## PROBLEM DESCRIPTION
Can you repeat the rows word for word, from the row containing "laptops [739, 229]" through the final row, including both?

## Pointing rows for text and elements
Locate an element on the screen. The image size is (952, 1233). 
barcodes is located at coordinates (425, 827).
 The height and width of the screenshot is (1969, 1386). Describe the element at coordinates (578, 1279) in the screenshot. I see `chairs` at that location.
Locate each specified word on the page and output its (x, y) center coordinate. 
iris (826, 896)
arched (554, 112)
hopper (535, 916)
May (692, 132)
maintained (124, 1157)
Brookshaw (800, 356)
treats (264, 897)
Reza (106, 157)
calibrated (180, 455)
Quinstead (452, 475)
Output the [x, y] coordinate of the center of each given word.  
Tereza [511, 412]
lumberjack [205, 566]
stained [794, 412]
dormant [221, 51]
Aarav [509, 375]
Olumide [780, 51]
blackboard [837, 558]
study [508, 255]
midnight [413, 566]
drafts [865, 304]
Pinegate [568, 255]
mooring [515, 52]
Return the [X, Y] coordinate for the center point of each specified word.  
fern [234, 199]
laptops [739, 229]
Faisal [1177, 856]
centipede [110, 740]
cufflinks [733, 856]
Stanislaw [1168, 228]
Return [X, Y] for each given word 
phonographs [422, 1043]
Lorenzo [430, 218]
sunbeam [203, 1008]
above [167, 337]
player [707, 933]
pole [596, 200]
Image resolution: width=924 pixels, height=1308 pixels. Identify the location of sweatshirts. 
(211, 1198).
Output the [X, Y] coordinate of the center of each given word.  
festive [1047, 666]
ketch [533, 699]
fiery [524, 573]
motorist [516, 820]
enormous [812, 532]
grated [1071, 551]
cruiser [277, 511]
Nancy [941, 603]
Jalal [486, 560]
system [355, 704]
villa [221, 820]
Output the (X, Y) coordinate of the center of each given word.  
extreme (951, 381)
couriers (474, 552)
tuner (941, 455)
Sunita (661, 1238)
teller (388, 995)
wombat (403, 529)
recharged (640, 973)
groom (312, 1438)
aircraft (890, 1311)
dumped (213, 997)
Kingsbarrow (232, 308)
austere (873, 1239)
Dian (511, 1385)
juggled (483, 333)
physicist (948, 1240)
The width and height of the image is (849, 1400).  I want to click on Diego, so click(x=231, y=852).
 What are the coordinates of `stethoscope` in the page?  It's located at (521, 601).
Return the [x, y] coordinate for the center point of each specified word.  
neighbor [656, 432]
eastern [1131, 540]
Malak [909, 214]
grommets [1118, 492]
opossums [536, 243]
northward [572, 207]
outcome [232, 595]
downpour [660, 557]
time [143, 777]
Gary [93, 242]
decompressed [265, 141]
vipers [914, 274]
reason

## FINAL RESULT
laptops [739, 229]
Faisal [1177, 856]
centipede [110, 740]
cufflinks [733, 856]
Stanislaw [1168, 228]
Return [X, Y] for each given word 
phonographs [422, 1043]
Lorenzo [430, 218]
sunbeam [203, 1008]
above [167, 337]
player [707, 933]
pole [596, 200]
Image resolution: width=924 pixels, height=1308 pixels. Identify the location of sweatshirts. 
(211, 1198).
Output the [X, Y] coordinate of the center of each given word.  
festive [1047, 666]
ketch [533, 699]
fiery [524, 573]
motorist [516, 820]
enormous [812, 532]
grated [1071, 551]
cruiser [277, 511]
Nancy [941, 603]
Jalal [486, 560]
system [355, 704]
villa [221, 820]
Output the (X, Y) coordinate of the center of each given word.  
extreme (951, 381)
couriers (474, 552)
tuner (941, 455)
Sunita (661, 1238)
teller (388, 995)
wombat (403, 529)
recharged (640, 973)
groom (312, 1438)
aircraft (890, 1311)
dumped (213, 997)
Kingsbarrow (232, 308)
austere (873, 1239)
Dian (511, 1385)
juggled (483, 333)
physicist (948, 1240)
The width and height of the image is (849, 1400).  I want to click on Diego, so click(x=231, y=852).
 What are the coordinates of `stethoscope` in the page?  It's located at (521, 601).
Return the [x, y] coordinate for the center point of each specified word.  
neighbor [656, 432]
eastern [1131, 540]
Malak [909, 214]
grommets [1118, 492]
opossums [536, 243]
northward [572, 207]
outcome [232, 595]
downpour [660, 557]
time [143, 777]
Gary [93, 242]
decompressed [265, 141]
vipers [914, 274]
reason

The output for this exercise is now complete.